### Task instructions
Pick out each line in the listing that contains the string "kern" and copy those lines.

Data records
━━━━━━━━━━━━━━━━━━━━━━━━━━━━━━

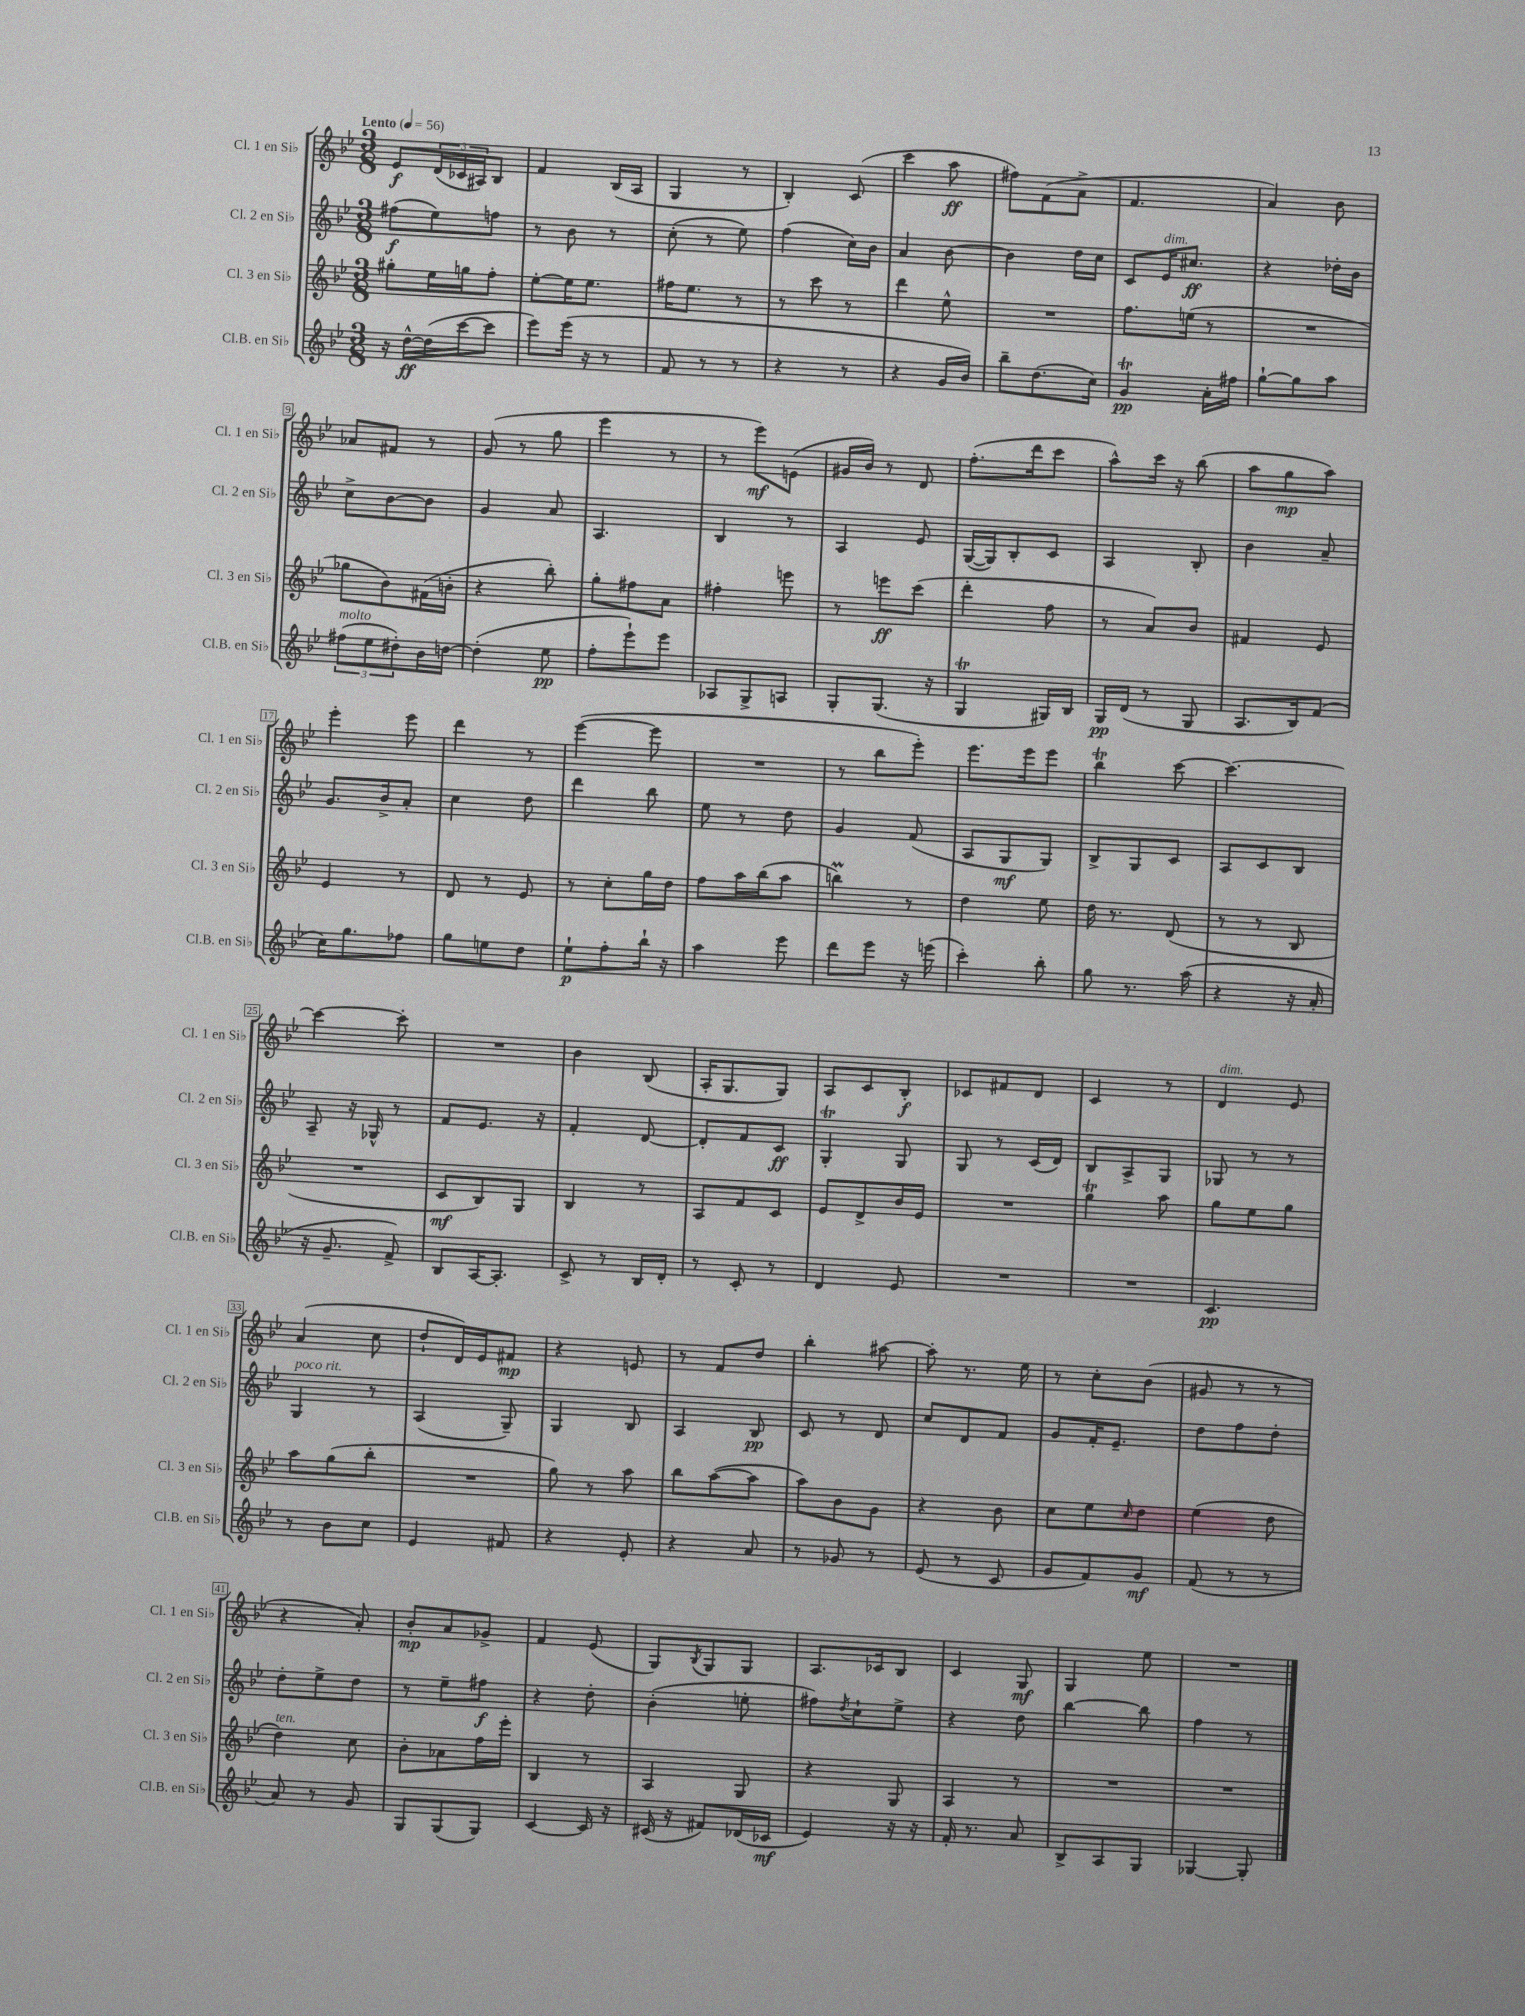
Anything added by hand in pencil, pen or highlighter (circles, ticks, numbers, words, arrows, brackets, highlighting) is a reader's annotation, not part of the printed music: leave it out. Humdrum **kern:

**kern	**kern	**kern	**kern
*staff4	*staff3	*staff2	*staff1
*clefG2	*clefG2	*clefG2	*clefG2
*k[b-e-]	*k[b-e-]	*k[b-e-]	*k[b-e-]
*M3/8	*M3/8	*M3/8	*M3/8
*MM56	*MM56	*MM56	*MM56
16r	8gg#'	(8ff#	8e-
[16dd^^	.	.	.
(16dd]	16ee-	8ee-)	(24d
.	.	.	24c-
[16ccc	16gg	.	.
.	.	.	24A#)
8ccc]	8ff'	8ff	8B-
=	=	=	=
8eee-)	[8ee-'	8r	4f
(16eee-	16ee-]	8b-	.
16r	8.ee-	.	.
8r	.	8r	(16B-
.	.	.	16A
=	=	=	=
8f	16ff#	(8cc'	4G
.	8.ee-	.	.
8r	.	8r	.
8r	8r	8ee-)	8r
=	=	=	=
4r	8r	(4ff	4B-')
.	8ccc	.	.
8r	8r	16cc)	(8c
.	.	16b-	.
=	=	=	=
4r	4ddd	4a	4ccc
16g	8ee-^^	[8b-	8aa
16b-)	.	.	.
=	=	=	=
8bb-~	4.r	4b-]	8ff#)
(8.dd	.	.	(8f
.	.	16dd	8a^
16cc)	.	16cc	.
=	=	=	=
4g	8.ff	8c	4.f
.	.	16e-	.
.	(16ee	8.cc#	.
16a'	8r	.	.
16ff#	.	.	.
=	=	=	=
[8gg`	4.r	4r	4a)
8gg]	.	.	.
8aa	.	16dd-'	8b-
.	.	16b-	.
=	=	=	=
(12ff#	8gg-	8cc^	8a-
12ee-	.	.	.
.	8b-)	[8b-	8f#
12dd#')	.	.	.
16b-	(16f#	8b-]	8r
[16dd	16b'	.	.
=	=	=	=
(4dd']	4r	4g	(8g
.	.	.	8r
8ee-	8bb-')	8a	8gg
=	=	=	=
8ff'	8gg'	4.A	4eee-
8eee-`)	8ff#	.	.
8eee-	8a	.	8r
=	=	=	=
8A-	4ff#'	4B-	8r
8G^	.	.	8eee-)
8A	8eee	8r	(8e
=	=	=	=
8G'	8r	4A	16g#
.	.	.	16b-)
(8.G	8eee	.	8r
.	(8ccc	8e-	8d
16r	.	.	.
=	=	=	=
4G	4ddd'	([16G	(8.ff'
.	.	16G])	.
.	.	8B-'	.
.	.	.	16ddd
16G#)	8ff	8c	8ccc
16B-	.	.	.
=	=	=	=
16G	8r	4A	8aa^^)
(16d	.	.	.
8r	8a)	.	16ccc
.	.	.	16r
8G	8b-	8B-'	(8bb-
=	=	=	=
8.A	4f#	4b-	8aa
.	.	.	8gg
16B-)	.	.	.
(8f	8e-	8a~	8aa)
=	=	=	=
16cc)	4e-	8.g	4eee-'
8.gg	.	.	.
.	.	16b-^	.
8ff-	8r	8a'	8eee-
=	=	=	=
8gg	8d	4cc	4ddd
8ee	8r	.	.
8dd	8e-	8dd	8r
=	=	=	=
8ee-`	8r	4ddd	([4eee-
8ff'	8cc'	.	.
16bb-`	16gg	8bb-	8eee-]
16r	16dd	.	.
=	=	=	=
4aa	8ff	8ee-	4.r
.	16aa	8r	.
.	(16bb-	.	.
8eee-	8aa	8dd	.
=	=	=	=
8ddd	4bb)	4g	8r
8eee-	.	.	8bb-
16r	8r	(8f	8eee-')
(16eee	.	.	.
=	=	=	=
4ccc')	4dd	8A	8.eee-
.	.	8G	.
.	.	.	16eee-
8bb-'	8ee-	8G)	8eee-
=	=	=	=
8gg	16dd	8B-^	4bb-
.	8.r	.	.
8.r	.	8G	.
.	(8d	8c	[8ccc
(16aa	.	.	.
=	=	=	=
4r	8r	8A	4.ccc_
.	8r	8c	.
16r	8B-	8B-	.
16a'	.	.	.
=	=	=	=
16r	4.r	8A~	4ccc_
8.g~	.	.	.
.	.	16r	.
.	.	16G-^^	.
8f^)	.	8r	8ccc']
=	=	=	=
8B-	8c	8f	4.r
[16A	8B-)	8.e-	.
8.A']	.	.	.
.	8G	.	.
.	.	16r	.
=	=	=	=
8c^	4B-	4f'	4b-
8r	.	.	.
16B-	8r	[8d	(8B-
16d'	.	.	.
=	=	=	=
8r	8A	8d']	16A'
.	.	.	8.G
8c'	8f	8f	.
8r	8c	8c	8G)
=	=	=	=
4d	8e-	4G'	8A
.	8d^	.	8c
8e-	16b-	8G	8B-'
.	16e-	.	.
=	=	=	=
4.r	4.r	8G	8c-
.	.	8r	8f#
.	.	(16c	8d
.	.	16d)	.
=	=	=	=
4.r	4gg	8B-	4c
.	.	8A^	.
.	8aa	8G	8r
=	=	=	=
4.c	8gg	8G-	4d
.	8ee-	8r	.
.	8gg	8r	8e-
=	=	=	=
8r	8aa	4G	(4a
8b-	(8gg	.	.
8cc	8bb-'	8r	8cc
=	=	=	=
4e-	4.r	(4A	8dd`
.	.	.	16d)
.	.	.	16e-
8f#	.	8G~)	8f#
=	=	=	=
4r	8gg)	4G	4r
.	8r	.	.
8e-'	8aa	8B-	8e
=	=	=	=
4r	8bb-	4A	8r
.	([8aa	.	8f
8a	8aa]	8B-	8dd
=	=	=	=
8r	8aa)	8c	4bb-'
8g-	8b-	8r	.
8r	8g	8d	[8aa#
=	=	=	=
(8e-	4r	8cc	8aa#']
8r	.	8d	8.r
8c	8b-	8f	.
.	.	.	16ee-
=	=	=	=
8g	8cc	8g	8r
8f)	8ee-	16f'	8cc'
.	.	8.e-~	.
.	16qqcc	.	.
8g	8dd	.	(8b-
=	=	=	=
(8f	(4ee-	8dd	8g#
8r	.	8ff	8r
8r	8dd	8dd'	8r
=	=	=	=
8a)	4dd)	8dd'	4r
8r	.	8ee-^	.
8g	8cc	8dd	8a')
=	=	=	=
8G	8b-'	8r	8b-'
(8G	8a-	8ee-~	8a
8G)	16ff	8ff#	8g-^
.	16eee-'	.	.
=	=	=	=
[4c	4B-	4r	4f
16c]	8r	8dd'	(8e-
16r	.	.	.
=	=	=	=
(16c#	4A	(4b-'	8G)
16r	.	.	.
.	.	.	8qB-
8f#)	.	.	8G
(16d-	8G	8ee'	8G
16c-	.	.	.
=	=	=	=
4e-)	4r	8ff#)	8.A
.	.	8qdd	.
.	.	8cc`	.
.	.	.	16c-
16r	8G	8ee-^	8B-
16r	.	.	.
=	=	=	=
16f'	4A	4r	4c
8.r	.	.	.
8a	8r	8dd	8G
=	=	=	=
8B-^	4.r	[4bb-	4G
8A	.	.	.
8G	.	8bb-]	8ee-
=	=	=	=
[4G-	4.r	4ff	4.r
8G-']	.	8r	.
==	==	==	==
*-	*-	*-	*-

━━━━━━━━━━━━━━━━━━━━━━━━━━━━━━

### Response for this exercise
Anything added by hand in pencil, pen or highlighter (circles, ticks, numbers, words, arrows, brackets, highlighting) is a reader's annotation, not part of the printed music: leave it out. Humdrum **kern:
**kern	**kern	**kern	**kern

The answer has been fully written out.